Directions =
Could you retype exactly the lines running from the line with "- → Hantel (weiß) [220, 333]" to the end of the data, both included, and nothing else?

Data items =

..........

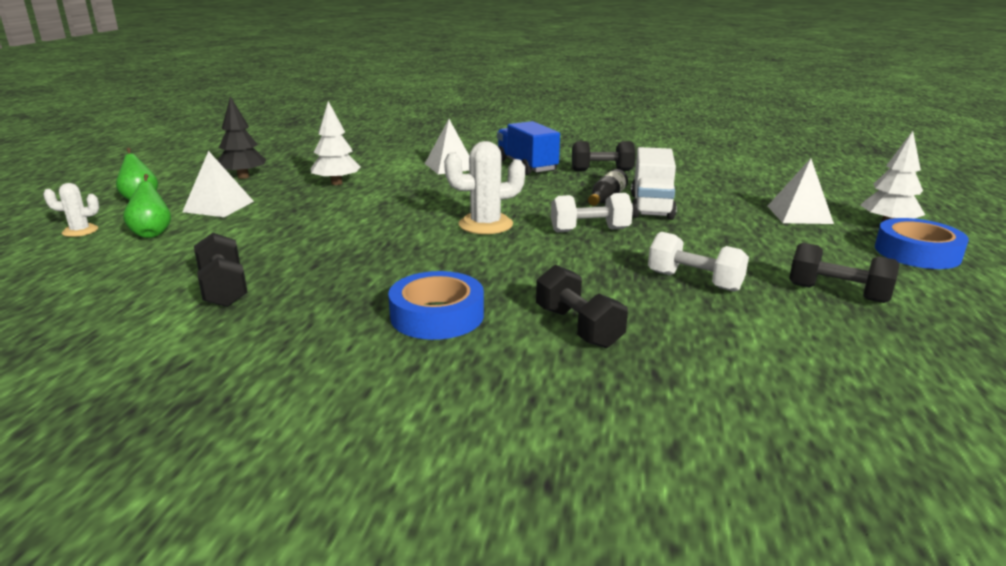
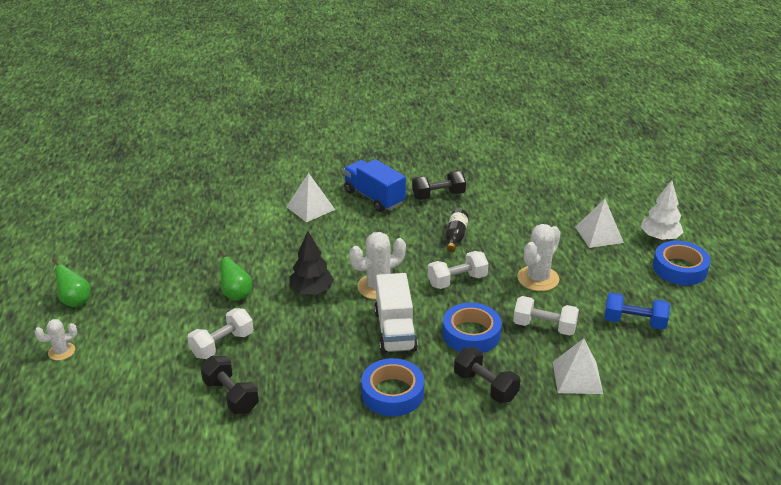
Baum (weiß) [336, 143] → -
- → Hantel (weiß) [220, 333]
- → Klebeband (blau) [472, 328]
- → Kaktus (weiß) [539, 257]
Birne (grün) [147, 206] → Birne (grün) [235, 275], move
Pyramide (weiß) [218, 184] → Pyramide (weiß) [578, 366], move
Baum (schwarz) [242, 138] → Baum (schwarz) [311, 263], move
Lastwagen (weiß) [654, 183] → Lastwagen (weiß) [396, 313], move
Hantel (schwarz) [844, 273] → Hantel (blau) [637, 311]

..........

Result of the task =
- → Hantel (weiß) [220, 333]
- → Klebeband (blau) [472, 328]
- → Kaktus (weiß) [539, 257]
Birne (grün) [147, 206] → Birne (grün) [235, 275], move
Pyramide (weiß) [218, 184] → Pyramide (weiß) [578, 366], move
Baum (schwarz) [242, 138] → Baum (schwarz) [311, 263], move
Lastwagen (weiß) [654, 183] → Lastwagen (weiß) [396, 313], move
Hantel (schwarz) [844, 273] → Hantel (blau) [637, 311]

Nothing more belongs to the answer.